Supplied material below:

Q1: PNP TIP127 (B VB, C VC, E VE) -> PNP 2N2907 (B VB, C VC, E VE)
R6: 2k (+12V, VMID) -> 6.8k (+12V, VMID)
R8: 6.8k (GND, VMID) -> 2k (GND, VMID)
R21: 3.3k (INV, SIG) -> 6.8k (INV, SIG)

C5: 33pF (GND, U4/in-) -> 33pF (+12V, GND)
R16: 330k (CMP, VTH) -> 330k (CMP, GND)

End of Supplied material.
Supplied material below:

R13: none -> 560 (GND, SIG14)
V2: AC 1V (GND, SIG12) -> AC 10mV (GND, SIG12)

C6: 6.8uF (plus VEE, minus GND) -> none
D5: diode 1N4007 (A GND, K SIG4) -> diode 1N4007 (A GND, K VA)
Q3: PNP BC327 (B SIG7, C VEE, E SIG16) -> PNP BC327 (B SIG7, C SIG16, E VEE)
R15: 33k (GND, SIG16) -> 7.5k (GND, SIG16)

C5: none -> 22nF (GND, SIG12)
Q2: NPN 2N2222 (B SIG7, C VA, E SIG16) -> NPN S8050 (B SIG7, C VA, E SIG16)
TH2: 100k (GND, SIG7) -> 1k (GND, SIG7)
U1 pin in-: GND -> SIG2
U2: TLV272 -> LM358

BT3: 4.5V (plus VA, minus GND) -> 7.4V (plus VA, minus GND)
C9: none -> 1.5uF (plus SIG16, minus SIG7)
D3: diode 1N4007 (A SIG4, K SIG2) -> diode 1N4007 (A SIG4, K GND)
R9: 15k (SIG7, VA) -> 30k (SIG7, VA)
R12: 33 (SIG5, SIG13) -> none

End of Supplied material.
Supplied material below:

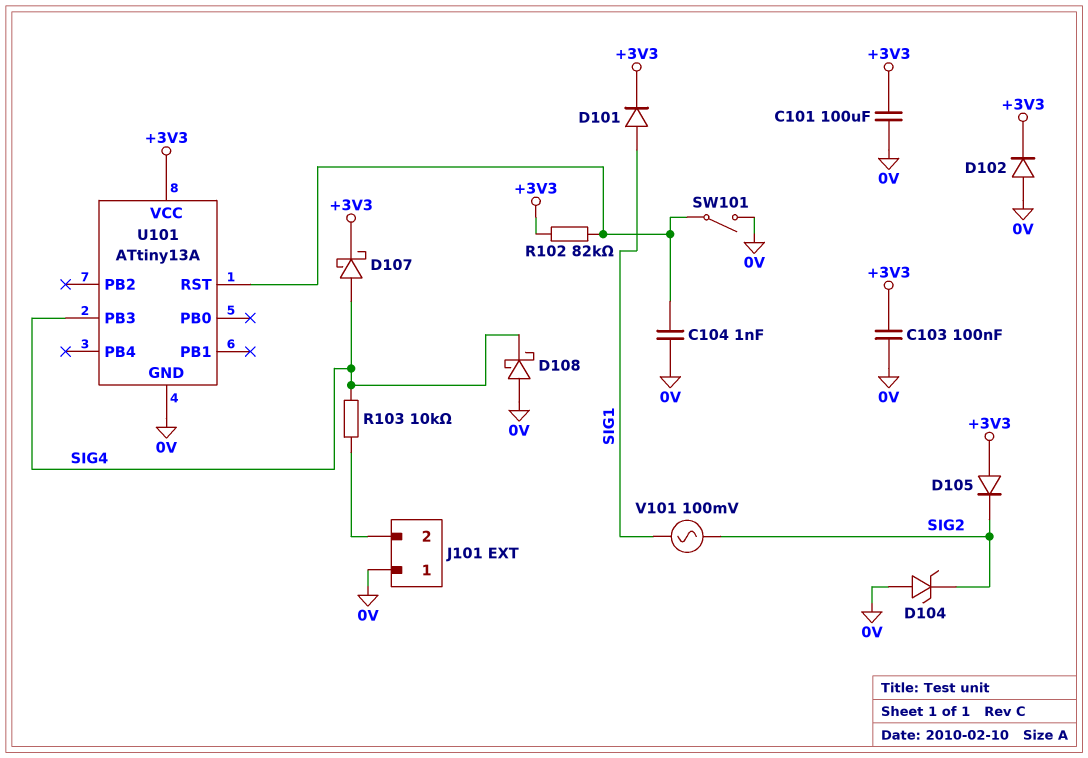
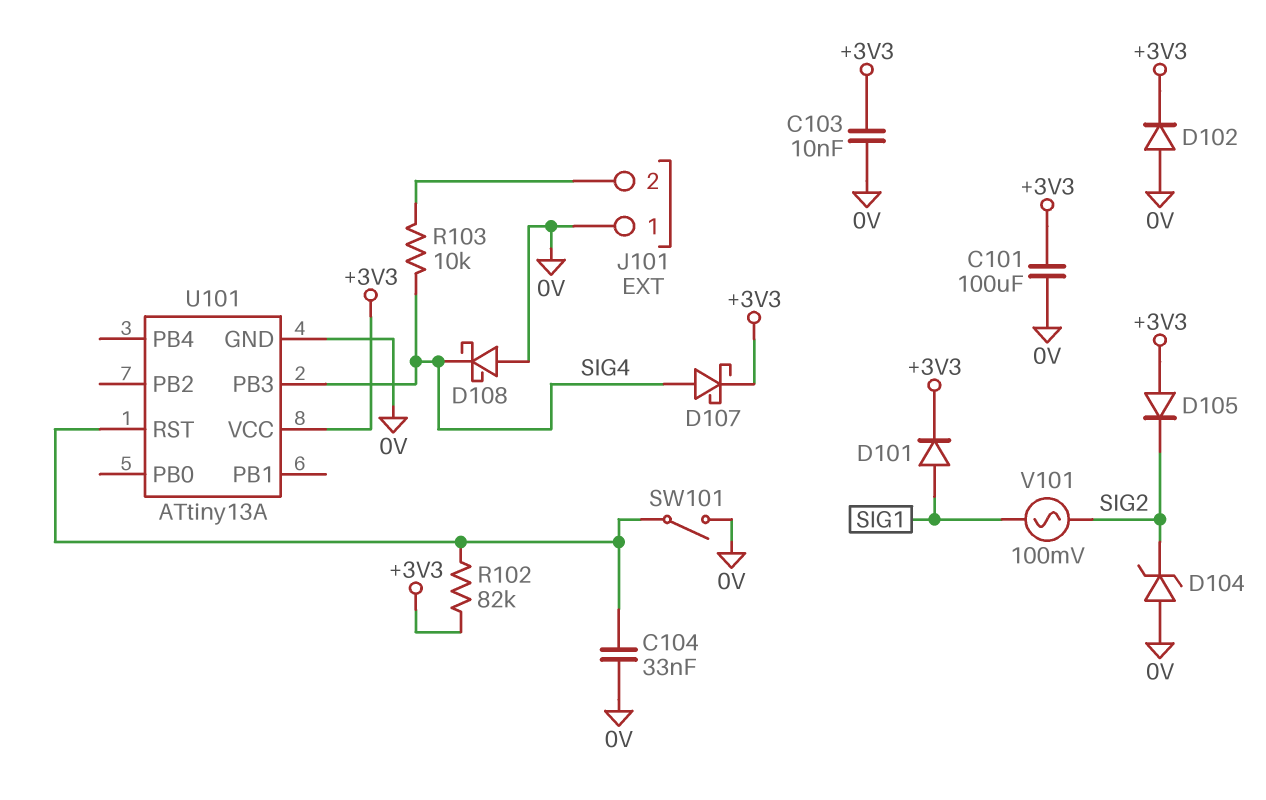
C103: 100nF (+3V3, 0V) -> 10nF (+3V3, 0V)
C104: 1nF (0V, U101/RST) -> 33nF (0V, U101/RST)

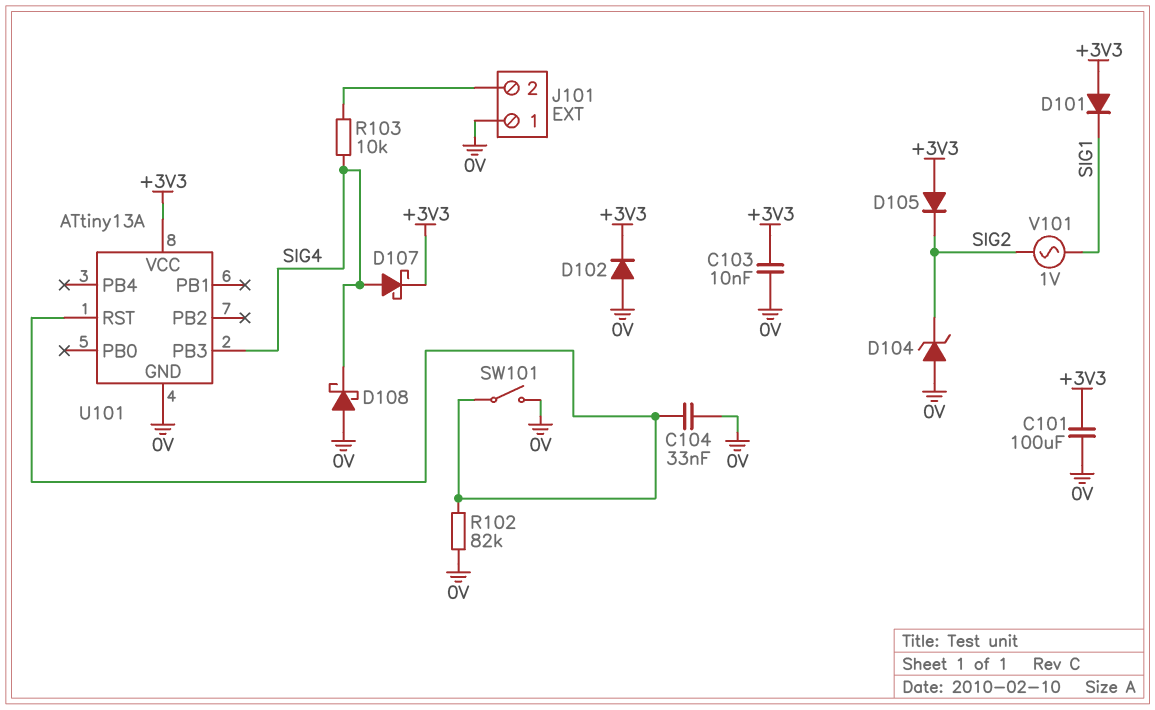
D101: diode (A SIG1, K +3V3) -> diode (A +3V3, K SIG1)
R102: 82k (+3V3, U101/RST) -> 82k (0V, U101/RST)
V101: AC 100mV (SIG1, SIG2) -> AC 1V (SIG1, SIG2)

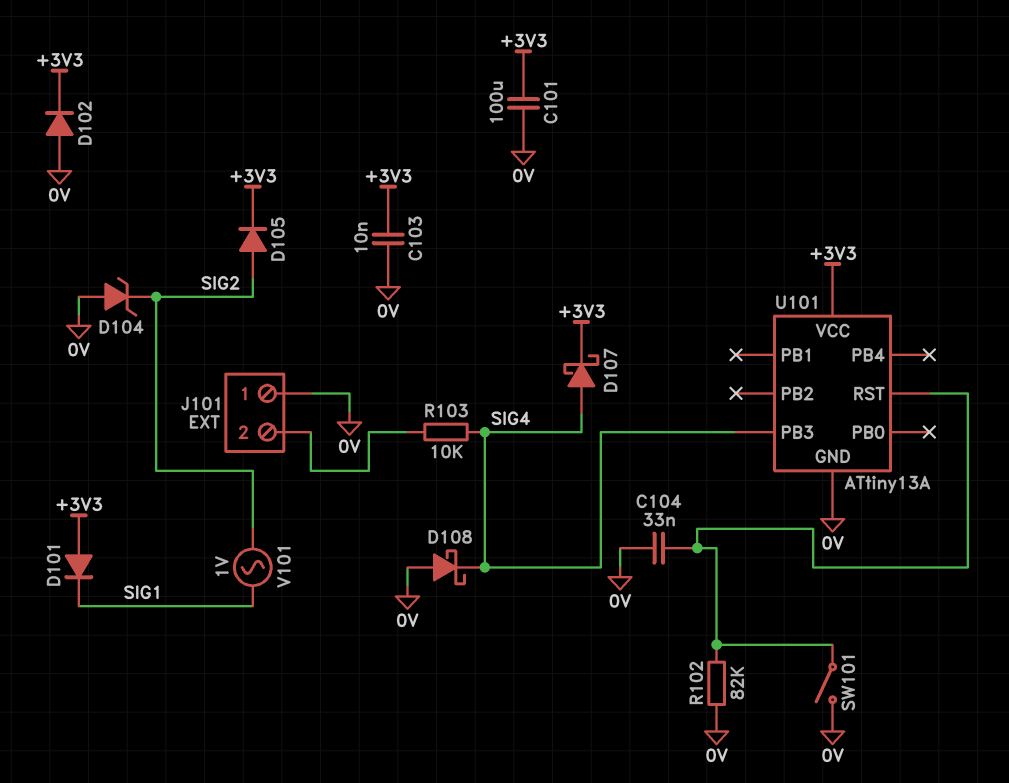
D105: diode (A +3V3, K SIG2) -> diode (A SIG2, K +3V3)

End of Supplied material.

What you are asked to do: Count, in the listing, each line that holds the string "VMID", then give the count and nothing else.

Solution for this exercise: 2